> Work to be completed:
Write out exactly the line containing "(470, 181) = (242, 282): brown" and all lines that come after it in the listing below, through the very last one.

> Data shown:
= = = =

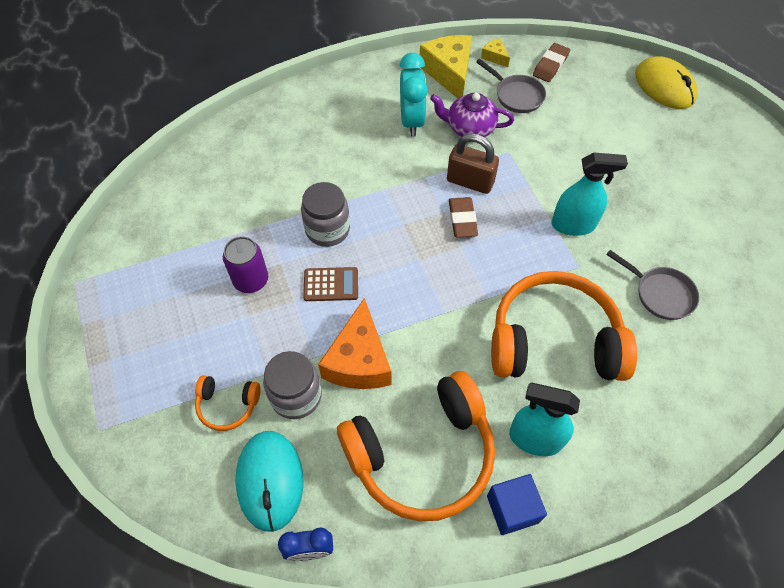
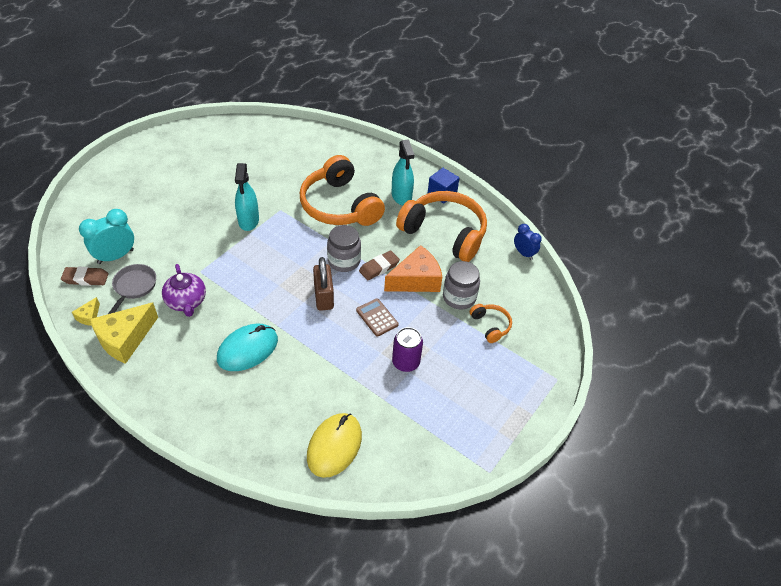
camera: 125 degrees left, 10 degrees down
(270, 480) = (510, 285): turquoise mouse -> turquoise mouse (248, 349)
(327, 229) = (335, 341): grey jar -> grey jar (344, 261)
(411, 121) = (197, 340): turquoise clock -> turquoise clock (116, 256)
(462, 220) = (279, 273): brown eraser -> brown eraser (379, 267)
(470, 181) = (242, 282): brown padlock -> brown padlock (323, 297)
(573, 225) = (248, 221): turquoise spray bottle -> turquoise spray bottle turned 150 degrees counterclockwise
(660, 294) = (277, 174): grey pan -> none
(664, 86) = (84, 211): yellow mouse -> yellow mouse (334, 446)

= = = =

> Response:
(470, 181) = (242, 282): brown padlock -> brown padlock (323, 297)
(573, 225) = (248, 221): turquoise spray bottle -> turquoise spray bottle turned 150 degrees counterclockwise
(660, 294) = (277, 174): grey pan -> none
(664, 86) = (84, 211): yellow mouse -> yellow mouse (334, 446)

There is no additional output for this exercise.